── Data for this task

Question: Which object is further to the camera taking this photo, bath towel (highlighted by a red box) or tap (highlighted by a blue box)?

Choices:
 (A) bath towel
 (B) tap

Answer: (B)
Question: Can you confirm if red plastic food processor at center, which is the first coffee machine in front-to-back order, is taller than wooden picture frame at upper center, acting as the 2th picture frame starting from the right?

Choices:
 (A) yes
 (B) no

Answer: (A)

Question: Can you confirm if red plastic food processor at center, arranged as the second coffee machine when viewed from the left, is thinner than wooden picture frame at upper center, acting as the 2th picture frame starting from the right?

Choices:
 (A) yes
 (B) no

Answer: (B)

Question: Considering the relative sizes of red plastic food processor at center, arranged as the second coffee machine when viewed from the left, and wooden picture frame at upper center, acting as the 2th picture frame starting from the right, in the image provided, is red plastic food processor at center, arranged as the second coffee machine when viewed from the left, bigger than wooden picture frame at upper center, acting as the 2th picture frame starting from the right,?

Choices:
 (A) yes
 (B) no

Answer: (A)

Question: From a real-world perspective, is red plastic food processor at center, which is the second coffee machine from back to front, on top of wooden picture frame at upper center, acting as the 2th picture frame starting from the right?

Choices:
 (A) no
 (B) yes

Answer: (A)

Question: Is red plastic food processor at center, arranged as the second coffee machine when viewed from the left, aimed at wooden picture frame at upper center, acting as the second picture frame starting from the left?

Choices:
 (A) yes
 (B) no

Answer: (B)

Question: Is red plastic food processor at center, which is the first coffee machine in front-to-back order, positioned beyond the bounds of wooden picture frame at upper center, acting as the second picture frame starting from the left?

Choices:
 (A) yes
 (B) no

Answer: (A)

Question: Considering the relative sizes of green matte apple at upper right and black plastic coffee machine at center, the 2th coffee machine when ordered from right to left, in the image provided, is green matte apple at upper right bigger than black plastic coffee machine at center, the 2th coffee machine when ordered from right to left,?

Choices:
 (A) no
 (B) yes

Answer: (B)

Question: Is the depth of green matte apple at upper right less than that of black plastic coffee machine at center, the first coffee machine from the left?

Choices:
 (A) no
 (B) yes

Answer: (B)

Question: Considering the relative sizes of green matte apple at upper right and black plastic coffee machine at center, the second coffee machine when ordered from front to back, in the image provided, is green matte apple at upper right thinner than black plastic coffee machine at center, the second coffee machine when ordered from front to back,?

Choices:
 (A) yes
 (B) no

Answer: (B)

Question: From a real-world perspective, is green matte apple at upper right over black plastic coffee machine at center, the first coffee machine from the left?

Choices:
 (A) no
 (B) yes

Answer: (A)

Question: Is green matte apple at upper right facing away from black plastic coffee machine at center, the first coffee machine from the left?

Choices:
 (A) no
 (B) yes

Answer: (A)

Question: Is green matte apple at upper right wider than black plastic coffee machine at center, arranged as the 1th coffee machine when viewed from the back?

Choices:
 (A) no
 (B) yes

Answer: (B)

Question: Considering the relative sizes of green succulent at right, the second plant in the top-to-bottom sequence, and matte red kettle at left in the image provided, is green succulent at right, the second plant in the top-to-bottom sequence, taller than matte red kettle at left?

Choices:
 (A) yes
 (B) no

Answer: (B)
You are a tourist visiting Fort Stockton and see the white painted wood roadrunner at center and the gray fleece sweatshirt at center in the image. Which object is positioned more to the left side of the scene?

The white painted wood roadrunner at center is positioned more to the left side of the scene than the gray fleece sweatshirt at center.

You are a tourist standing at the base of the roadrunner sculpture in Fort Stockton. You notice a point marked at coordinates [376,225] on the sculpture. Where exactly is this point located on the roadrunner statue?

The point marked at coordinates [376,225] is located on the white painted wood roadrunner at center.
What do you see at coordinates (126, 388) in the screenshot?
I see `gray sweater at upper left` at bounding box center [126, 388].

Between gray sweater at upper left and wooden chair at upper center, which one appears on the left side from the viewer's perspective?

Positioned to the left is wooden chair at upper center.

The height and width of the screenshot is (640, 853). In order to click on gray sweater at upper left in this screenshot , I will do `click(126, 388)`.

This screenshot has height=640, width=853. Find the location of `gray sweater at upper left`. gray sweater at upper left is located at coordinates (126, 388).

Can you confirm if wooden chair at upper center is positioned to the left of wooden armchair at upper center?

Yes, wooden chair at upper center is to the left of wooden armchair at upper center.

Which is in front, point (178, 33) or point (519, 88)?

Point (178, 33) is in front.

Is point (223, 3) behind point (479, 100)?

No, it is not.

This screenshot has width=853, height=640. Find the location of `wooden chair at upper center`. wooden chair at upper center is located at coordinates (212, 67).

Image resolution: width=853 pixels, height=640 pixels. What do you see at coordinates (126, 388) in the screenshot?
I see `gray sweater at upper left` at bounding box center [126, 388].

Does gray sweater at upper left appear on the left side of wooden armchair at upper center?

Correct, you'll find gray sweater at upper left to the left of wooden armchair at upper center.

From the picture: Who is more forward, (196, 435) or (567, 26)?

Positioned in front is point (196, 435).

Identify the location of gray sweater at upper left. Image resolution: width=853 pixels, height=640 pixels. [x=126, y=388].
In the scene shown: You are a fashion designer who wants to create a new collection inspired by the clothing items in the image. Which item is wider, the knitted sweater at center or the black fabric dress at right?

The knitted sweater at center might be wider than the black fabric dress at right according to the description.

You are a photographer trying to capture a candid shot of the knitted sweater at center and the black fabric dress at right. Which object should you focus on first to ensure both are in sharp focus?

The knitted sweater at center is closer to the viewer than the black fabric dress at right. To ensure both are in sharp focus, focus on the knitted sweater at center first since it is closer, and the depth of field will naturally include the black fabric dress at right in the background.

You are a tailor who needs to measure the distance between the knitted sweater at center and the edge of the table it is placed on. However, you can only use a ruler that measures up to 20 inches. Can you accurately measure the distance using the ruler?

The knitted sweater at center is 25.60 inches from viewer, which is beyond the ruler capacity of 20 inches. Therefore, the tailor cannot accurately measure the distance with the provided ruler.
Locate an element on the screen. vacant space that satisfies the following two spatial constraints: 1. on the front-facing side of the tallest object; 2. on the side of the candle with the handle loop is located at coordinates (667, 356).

────

§ Exercise description
Copy out everything from the line containing "Can you confirm if wooden" down to the line containing "No, it is not.", with both of those lines included and each line unchanged.

§ Response
Can you confirm if wooden chair at upper center is positioned to the left of wooden armchair at upper center?

Yes, wooden chair at upper center is to the left of wooden armchair at upper center.

Which is in front, point (178, 33) or point (519, 88)?

Point (178, 33) is in front.

Is point (223, 3) behind point (479, 100)?

No, it is not.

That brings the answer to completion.